◆ **WHAT TO WORK ON**
Find every line below that contains the string "kern", and copy each one in full.

◆ **ITEMS**

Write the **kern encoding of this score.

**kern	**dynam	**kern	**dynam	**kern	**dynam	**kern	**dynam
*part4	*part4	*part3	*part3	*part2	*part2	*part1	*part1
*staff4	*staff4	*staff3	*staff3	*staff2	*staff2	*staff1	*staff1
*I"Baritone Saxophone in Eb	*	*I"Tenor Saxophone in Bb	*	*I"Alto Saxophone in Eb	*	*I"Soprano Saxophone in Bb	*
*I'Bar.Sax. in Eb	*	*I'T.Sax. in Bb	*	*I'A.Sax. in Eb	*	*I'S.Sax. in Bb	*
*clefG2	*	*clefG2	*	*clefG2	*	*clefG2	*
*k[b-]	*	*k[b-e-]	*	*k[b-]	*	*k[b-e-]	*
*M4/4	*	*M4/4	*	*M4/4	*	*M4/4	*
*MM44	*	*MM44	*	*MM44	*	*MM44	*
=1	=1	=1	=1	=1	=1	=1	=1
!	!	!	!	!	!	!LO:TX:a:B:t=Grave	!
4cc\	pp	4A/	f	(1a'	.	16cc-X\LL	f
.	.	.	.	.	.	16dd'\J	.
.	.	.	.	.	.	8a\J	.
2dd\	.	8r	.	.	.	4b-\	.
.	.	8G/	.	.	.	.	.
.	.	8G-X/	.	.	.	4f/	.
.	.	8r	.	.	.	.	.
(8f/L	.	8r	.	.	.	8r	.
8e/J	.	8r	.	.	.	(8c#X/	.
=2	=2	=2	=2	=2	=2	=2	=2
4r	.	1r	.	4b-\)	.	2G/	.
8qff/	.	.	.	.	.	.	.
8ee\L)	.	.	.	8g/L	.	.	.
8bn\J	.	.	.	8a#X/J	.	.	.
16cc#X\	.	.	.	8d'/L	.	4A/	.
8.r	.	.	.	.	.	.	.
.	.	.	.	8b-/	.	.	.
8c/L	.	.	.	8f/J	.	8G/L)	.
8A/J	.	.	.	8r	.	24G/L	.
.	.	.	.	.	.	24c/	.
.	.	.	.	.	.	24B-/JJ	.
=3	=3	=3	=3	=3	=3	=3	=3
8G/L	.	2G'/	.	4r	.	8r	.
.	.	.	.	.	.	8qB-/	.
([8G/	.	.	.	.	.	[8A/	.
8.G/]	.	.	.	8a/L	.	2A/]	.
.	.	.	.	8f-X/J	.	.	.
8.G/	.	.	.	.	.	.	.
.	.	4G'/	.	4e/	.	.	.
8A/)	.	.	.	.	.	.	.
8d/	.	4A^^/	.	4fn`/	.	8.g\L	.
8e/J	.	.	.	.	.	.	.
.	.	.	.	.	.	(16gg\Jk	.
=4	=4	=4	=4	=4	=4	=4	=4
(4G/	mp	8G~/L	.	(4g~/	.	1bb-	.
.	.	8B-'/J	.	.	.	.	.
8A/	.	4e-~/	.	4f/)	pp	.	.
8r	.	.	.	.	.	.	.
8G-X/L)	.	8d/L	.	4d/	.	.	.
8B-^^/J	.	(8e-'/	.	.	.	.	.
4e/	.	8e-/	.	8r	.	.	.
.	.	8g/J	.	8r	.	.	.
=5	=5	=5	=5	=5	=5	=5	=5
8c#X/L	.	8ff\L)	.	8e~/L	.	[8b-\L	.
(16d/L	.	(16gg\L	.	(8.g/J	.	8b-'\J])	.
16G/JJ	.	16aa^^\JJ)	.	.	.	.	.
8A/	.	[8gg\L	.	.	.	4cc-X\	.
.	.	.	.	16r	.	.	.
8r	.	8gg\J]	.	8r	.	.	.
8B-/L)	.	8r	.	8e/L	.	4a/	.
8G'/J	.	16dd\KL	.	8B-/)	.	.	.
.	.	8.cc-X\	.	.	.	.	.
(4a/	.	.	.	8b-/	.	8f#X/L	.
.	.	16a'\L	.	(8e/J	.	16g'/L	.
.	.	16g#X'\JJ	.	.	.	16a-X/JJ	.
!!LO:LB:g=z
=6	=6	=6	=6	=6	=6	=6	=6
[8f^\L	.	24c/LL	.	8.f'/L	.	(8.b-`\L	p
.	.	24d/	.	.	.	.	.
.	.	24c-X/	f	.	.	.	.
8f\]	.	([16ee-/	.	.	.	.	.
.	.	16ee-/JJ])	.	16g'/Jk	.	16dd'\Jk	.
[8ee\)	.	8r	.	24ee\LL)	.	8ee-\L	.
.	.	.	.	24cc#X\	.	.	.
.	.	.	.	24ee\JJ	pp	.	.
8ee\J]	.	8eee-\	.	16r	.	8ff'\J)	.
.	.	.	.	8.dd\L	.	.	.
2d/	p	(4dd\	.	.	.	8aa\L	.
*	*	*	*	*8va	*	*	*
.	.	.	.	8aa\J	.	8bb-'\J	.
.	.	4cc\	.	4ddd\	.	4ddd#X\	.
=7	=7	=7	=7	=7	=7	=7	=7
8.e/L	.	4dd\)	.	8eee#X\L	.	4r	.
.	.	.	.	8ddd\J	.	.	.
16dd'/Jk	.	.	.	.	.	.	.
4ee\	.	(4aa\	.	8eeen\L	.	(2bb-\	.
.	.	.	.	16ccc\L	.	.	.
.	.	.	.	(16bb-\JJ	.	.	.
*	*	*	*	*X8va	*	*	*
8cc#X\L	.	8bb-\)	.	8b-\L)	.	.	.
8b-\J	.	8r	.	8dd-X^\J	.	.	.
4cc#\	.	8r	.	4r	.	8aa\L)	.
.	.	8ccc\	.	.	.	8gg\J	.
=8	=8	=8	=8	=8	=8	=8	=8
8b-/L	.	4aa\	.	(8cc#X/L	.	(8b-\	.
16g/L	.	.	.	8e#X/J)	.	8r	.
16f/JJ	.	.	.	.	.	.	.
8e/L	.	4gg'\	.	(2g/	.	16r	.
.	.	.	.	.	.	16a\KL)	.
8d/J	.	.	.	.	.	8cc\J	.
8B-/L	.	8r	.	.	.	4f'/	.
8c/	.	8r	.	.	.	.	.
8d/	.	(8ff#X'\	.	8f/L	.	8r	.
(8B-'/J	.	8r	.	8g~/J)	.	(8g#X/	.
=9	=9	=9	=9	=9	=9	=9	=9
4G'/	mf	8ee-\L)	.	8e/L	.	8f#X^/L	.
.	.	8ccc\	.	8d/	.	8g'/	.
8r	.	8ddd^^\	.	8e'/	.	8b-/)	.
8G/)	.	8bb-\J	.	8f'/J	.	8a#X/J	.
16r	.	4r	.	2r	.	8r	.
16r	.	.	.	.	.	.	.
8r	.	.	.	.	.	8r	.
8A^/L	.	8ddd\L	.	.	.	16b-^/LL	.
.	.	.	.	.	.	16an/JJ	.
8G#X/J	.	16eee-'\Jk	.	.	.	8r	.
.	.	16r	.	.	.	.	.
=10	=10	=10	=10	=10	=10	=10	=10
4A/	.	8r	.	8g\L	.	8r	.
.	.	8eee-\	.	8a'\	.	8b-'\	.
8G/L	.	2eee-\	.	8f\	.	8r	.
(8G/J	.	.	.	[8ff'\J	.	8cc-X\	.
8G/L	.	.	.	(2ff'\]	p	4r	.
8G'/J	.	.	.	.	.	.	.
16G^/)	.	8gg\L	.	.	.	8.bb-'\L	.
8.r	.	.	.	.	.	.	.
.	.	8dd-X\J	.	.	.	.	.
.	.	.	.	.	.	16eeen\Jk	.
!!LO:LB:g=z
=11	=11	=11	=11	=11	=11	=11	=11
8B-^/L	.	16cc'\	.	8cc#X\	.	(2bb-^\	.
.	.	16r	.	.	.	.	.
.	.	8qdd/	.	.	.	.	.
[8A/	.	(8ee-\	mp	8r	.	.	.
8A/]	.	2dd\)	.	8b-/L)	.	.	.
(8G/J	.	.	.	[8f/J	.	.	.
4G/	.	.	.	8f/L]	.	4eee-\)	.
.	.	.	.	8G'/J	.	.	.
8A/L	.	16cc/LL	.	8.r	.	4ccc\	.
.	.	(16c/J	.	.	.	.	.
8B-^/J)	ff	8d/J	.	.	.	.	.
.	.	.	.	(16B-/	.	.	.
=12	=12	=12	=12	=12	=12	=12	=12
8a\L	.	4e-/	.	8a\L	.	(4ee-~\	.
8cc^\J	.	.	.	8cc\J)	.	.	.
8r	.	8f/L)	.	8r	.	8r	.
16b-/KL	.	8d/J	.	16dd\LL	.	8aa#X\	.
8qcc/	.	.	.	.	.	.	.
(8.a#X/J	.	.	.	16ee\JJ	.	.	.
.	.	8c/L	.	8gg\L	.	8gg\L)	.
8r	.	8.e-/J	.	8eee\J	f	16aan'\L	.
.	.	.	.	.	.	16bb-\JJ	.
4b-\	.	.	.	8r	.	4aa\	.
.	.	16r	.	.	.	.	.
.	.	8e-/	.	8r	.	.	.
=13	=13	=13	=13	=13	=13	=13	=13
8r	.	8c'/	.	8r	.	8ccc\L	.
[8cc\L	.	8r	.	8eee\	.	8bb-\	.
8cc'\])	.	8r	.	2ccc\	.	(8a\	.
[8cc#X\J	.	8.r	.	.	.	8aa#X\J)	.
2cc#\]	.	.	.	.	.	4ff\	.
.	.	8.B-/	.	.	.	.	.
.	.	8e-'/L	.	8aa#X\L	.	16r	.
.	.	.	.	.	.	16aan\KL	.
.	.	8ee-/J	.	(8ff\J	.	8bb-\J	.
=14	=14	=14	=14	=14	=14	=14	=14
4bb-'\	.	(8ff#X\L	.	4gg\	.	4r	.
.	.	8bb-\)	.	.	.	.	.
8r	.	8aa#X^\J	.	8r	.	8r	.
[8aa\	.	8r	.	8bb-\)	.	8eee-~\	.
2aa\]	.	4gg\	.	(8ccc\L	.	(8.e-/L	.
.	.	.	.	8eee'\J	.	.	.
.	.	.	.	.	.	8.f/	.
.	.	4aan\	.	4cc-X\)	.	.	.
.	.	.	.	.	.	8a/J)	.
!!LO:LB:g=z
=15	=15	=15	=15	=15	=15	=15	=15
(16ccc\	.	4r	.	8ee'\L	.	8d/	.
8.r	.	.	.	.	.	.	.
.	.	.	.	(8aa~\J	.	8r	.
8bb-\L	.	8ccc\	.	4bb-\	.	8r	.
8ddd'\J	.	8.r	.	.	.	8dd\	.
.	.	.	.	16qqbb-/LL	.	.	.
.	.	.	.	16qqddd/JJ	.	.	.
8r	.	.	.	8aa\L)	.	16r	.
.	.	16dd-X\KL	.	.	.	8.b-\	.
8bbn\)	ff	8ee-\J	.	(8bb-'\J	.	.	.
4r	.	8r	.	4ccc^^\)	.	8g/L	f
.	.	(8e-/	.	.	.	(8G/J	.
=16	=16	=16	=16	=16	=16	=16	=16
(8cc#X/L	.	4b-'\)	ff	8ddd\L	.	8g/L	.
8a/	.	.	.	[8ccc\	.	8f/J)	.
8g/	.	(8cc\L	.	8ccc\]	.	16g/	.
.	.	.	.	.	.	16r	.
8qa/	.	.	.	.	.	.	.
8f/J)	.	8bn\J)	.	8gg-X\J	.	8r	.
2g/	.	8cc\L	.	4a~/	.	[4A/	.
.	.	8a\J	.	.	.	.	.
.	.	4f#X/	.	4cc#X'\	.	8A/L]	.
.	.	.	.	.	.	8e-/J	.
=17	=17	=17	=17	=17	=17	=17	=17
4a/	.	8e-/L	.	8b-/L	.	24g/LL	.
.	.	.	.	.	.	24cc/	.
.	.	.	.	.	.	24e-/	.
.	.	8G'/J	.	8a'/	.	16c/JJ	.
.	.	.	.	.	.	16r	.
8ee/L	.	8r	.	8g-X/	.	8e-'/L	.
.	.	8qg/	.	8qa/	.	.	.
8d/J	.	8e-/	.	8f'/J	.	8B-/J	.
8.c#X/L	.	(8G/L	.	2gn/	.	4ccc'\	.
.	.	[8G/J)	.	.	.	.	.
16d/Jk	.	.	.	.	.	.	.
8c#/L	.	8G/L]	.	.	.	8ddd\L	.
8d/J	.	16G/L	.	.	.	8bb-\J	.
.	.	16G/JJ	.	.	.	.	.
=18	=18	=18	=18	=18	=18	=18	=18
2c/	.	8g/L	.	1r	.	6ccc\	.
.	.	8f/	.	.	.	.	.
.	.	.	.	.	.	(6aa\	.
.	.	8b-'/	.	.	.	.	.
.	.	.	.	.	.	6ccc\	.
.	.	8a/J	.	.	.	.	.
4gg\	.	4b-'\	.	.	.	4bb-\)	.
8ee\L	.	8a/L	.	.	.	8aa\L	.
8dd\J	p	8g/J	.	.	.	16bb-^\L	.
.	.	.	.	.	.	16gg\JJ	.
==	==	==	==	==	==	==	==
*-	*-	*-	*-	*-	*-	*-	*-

◆ **COMPLETED TASK**
Write the **kern encoding of this score.
**kern	**dynam	**kern	**dynam	**kern	**dynam	**kern	**dynam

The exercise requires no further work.